Problem requirements: Can you copy the lines from the one that contains "none -> tan brick L13:L14 level 1" through the end of the material below, exactly and with nothing else?

Data for processing below:

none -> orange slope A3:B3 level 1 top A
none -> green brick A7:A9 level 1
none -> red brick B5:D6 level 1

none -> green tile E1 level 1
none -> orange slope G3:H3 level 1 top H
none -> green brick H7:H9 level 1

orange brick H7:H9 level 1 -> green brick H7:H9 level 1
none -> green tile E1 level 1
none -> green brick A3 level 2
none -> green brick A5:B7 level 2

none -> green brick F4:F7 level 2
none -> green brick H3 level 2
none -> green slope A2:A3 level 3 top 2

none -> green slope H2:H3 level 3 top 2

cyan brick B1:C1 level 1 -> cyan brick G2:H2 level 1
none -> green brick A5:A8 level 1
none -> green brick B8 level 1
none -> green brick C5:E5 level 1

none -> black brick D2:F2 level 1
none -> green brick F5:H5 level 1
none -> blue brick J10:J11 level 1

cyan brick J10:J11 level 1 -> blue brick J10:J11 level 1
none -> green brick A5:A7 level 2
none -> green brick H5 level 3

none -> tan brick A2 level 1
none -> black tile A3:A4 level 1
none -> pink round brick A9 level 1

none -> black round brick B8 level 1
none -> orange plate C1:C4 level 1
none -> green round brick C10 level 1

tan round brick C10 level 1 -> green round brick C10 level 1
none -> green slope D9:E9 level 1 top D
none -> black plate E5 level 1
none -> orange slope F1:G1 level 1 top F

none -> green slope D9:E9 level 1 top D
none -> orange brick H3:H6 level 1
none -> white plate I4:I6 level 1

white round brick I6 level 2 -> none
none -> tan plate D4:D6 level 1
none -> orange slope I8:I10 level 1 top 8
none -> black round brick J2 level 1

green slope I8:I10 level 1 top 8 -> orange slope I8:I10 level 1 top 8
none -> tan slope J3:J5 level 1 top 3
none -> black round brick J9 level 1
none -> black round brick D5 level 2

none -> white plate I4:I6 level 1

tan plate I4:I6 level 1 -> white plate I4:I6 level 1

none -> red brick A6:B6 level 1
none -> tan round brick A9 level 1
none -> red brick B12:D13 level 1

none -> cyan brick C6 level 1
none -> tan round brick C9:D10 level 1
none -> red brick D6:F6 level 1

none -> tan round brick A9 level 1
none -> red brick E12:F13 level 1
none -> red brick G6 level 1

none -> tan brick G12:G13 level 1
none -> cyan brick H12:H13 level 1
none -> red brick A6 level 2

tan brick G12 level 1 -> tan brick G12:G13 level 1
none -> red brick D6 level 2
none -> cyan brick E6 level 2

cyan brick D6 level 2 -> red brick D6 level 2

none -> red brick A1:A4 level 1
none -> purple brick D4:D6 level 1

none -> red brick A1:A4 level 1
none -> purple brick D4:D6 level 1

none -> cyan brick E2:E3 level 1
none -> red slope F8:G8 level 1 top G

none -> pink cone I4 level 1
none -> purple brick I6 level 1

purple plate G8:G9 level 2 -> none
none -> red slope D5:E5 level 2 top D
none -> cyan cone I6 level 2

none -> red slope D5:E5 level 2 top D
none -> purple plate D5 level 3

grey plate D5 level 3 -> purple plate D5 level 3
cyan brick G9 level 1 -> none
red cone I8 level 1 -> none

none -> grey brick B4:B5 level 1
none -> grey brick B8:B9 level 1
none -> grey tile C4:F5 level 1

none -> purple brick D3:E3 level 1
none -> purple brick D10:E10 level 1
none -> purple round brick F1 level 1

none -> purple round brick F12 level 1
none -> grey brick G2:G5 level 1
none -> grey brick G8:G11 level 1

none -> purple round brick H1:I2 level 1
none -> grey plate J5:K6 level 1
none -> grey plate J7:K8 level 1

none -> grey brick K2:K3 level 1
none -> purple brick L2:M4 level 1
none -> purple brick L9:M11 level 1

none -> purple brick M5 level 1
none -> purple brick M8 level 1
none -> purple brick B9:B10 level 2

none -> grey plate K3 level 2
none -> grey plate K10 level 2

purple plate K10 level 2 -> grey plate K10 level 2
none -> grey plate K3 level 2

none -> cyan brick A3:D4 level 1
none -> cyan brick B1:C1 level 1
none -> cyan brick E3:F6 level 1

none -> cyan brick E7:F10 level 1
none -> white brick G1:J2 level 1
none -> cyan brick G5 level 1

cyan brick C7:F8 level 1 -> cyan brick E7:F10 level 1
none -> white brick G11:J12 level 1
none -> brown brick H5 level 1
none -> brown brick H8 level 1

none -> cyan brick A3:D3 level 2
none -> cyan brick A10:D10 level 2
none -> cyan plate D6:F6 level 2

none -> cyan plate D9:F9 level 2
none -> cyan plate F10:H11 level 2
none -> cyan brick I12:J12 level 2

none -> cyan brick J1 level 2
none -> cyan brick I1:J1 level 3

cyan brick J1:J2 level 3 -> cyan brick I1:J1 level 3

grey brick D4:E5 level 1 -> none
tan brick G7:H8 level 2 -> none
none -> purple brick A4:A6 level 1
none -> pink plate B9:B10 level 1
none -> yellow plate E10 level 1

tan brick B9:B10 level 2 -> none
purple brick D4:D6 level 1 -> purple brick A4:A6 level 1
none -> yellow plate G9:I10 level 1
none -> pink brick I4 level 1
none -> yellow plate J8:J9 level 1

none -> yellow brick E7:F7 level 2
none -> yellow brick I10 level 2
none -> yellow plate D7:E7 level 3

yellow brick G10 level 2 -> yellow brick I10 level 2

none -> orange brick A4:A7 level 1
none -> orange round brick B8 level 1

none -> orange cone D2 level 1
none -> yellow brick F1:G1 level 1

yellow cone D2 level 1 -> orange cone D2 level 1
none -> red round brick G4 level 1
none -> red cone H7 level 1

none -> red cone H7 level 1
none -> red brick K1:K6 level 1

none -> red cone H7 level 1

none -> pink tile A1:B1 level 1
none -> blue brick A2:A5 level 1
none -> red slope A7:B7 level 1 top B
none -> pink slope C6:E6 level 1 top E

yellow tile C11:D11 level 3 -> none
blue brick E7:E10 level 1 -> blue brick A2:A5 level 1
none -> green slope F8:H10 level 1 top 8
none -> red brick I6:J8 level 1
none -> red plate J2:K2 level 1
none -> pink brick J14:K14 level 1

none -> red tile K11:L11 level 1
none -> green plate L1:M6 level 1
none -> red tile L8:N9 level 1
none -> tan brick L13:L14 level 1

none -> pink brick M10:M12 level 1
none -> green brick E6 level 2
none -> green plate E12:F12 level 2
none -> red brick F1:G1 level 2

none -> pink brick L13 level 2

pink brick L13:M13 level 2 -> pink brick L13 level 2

End of Data for processing.

Finished exercise:
none -> tan brick L13:L14 level 1

none -> pink brick M10:M12 level 1
none -> green brick E6 level 2
none -> green plate E12:F12 level 2
none -> red brick F1:G1 level 2

none -> pink brick L13 level 2

pink brick L13:M13 level 2 -> pink brick L13 level 2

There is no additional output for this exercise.